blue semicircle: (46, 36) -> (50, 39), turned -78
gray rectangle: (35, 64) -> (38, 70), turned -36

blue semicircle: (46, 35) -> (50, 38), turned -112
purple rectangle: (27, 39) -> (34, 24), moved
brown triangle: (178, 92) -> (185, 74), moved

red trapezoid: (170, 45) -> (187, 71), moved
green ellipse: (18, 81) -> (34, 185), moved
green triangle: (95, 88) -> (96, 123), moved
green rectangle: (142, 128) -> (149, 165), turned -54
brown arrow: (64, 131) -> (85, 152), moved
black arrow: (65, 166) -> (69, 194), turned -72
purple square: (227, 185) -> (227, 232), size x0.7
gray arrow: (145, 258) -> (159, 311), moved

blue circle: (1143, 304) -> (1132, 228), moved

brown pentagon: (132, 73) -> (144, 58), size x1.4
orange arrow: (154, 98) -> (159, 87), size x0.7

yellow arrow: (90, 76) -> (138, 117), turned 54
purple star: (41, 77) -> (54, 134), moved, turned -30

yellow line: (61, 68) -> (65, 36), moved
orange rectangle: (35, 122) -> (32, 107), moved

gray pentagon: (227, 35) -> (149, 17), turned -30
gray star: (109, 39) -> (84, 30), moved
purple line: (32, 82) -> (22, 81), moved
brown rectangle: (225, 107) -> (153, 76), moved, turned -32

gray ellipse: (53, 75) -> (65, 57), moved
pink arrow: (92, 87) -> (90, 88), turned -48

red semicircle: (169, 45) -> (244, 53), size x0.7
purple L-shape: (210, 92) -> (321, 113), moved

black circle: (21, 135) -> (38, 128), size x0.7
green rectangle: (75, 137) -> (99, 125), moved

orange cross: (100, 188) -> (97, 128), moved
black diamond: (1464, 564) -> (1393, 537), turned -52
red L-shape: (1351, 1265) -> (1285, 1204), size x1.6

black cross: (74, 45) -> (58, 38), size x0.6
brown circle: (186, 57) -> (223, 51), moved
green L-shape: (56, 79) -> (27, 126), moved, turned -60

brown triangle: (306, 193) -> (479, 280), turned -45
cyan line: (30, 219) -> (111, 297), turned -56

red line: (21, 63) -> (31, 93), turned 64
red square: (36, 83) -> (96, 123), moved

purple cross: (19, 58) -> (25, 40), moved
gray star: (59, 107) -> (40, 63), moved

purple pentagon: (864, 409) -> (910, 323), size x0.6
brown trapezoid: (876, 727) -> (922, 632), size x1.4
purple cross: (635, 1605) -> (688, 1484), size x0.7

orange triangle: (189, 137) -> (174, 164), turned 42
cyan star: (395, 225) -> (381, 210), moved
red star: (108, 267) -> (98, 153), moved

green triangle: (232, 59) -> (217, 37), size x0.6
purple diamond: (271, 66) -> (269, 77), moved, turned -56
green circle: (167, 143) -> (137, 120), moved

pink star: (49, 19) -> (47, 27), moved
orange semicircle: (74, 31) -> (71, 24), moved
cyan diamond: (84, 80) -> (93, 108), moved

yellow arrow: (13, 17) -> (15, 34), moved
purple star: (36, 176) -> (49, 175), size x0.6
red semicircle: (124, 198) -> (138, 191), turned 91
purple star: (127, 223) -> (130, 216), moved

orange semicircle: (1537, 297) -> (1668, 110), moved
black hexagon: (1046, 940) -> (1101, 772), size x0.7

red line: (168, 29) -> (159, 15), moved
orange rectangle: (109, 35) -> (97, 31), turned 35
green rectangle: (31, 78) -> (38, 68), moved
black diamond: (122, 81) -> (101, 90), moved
·····
[Requirement] Copy the records above exactly, please, but only from the first line through the line containing "blue circle: (1143, 304)".

[Answer section]
blue semicircle: (46, 36) -> (50, 39), turned -78
gray rectangle: (35, 64) -> (38, 70), turned -36

blue semicircle: (46, 35) -> (50, 38), turned -112
purple rectangle: (27, 39) -> (34, 24), moved
brown triangle: (178, 92) -> (185, 74), moved

red trapezoid: (170, 45) -> (187, 71), moved
green ellipse: (18, 81) -> (34, 185), moved
green triangle: (95, 88) -> (96, 123), moved
green rectangle: (142, 128) -> (149, 165), turned -54
brown arrow: (64, 131) -> (85, 152), moved
black arrow: (65, 166) -> (69, 194), turned -72
purple square: (227, 185) -> (227, 232), size x0.7
gray arrow: (145, 258) -> (159, 311), moved

blue circle: (1143, 304) -> (1132, 228), moved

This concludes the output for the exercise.